Go through the material underneath and show every line where the string "pyramid" occurs.

=== Input records ===

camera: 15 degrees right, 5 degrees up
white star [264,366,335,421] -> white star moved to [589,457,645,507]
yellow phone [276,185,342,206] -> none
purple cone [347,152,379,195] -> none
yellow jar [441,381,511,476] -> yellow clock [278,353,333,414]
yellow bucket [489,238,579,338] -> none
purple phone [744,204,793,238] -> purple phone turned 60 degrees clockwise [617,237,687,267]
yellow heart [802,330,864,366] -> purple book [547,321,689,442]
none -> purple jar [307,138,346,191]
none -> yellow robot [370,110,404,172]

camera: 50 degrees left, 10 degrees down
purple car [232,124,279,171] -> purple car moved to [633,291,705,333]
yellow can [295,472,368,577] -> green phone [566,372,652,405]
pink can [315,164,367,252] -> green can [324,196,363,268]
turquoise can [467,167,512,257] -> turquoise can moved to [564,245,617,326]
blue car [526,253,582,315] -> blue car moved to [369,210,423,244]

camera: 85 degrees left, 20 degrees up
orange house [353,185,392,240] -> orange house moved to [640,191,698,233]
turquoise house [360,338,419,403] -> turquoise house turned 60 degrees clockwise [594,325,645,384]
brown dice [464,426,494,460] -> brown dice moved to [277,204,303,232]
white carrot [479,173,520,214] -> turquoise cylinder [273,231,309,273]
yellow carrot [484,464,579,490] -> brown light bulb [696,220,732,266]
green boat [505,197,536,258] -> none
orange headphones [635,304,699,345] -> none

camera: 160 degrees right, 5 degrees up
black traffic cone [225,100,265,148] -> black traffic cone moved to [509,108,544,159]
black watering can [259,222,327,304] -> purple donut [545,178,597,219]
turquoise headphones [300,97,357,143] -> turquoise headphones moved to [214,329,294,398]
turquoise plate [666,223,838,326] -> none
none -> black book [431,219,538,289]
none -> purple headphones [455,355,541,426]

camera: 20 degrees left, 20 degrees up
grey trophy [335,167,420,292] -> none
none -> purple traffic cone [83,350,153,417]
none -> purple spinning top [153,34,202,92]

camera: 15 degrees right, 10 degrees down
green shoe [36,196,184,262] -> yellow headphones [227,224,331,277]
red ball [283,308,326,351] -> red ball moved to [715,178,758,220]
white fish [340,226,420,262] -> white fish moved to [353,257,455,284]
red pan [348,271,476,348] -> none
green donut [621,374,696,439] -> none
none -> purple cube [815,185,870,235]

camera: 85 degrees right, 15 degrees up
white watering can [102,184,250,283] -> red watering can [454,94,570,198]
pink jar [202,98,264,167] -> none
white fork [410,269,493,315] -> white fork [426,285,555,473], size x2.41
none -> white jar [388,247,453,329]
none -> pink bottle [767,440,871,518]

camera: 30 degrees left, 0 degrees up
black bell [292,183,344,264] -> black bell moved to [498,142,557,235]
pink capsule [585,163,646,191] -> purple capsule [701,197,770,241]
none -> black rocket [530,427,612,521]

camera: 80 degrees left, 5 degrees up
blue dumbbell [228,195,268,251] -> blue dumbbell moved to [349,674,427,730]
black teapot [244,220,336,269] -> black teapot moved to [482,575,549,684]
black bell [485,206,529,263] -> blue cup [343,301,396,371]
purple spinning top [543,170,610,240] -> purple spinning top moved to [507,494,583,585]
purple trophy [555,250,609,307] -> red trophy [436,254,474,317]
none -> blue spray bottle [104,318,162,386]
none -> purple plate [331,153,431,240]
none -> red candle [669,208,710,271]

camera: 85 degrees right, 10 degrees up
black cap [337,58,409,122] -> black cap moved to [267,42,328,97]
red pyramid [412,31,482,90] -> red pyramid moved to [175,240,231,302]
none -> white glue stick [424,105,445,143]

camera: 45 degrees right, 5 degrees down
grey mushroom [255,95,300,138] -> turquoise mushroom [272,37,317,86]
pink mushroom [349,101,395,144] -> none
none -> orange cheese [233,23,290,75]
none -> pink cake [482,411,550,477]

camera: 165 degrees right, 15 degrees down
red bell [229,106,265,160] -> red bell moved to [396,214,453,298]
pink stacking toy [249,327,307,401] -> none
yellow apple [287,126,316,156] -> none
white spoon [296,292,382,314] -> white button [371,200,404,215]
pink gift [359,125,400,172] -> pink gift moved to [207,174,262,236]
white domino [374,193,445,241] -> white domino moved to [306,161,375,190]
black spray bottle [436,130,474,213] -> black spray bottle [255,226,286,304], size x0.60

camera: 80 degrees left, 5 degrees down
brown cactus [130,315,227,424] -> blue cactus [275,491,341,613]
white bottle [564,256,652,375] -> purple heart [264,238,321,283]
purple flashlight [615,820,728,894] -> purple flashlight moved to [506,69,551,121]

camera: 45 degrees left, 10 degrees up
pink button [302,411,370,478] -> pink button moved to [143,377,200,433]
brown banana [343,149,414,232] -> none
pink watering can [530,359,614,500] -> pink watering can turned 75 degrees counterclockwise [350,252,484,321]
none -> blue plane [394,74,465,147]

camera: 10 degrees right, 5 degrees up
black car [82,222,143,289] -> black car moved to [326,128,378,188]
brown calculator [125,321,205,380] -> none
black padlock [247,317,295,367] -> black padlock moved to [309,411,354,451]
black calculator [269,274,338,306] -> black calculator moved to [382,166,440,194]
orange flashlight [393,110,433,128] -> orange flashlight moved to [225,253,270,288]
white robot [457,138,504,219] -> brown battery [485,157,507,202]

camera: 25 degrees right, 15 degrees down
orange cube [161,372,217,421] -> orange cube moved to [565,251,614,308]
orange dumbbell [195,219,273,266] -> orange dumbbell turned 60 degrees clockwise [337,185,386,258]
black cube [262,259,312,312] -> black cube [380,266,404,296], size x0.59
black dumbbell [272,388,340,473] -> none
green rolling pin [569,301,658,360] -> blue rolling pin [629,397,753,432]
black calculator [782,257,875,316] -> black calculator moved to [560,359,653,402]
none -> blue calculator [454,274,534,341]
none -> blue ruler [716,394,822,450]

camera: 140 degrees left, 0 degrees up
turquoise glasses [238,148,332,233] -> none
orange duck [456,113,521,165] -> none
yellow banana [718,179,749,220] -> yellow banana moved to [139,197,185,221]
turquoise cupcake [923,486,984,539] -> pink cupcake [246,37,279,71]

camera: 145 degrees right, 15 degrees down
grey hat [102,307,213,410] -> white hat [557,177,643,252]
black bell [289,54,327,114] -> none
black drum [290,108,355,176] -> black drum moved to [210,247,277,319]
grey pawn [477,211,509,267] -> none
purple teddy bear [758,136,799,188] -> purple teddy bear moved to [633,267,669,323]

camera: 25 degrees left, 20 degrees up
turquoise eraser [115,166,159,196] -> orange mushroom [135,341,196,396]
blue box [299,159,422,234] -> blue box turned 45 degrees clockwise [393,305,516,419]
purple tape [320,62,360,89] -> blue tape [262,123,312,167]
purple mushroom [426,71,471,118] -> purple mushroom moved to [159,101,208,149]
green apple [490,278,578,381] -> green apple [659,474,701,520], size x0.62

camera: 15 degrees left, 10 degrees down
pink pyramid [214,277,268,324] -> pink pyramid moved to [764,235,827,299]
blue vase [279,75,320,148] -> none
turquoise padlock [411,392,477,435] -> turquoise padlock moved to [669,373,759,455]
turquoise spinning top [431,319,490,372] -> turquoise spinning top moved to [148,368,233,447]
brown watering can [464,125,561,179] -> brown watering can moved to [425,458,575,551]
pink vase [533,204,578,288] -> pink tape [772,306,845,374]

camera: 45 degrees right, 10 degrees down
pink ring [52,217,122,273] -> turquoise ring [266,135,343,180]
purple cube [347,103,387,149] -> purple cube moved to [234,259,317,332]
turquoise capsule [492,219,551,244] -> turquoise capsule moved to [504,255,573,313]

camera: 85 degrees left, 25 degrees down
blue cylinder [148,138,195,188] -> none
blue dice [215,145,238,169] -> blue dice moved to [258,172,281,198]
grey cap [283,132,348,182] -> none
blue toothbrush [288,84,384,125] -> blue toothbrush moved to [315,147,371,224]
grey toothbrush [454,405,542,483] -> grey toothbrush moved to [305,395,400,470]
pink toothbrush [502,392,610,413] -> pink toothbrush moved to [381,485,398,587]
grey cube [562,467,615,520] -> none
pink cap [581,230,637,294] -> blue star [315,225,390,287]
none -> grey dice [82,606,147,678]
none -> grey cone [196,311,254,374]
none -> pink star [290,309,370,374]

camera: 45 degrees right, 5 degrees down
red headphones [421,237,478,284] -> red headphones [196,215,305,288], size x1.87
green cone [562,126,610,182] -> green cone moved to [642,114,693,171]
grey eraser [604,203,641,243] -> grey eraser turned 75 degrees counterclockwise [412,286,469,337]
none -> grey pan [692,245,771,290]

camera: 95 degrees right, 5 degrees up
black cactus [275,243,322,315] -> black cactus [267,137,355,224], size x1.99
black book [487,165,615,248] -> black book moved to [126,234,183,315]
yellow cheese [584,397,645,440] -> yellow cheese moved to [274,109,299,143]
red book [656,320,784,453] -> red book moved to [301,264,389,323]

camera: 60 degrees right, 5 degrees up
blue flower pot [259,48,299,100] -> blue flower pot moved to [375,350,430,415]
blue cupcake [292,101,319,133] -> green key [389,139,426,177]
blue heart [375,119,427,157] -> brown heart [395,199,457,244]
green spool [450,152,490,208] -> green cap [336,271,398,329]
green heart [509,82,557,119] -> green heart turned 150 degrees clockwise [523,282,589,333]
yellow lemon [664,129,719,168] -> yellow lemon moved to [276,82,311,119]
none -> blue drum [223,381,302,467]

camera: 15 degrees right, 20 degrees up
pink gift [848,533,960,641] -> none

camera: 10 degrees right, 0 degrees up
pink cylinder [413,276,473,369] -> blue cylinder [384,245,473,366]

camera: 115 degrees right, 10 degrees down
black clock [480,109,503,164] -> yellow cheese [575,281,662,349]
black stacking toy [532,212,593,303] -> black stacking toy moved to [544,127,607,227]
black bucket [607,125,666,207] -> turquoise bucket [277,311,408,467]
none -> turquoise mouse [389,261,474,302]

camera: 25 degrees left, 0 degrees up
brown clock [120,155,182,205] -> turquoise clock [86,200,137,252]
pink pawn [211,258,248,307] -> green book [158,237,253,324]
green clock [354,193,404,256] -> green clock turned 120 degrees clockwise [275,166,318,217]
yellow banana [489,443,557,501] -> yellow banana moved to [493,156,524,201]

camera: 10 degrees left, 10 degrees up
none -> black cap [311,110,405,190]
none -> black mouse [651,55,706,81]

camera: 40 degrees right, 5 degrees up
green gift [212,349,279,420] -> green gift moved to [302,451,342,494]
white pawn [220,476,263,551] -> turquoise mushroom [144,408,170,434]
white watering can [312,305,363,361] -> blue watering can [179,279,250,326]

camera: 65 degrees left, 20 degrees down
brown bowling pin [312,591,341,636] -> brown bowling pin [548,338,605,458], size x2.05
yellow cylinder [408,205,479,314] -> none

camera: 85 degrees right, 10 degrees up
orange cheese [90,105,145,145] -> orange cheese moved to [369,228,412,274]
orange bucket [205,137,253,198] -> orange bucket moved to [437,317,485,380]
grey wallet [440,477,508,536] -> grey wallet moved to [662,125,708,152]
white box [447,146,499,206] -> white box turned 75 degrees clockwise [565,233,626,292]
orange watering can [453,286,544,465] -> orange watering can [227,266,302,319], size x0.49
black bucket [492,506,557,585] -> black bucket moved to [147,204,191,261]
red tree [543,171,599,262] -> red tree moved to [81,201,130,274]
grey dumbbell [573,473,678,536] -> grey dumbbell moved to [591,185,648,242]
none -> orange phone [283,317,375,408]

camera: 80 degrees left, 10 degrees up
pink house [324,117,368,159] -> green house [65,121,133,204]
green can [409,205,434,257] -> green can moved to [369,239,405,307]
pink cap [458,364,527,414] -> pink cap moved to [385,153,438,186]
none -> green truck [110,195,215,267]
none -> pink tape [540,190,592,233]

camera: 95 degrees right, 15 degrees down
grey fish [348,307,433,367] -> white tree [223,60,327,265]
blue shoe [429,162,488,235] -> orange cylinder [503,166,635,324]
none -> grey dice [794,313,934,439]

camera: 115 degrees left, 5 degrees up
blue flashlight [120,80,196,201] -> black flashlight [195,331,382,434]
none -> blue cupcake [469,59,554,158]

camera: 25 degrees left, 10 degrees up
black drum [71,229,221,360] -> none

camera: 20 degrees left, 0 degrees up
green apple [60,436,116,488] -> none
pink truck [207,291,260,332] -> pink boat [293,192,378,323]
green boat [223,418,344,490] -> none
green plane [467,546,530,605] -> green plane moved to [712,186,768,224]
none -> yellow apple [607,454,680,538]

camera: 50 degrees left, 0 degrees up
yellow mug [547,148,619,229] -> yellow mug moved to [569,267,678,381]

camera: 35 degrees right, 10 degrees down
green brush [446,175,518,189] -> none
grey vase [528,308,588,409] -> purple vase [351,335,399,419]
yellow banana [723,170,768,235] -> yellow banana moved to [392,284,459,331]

===

▶ _Written solution_
red pyramid [412,31,482,90] -> red pyramid moved to [175,240,231,302]
pink pyramid [214,277,268,324] -> pink pyramid moved to [764,235,827,299]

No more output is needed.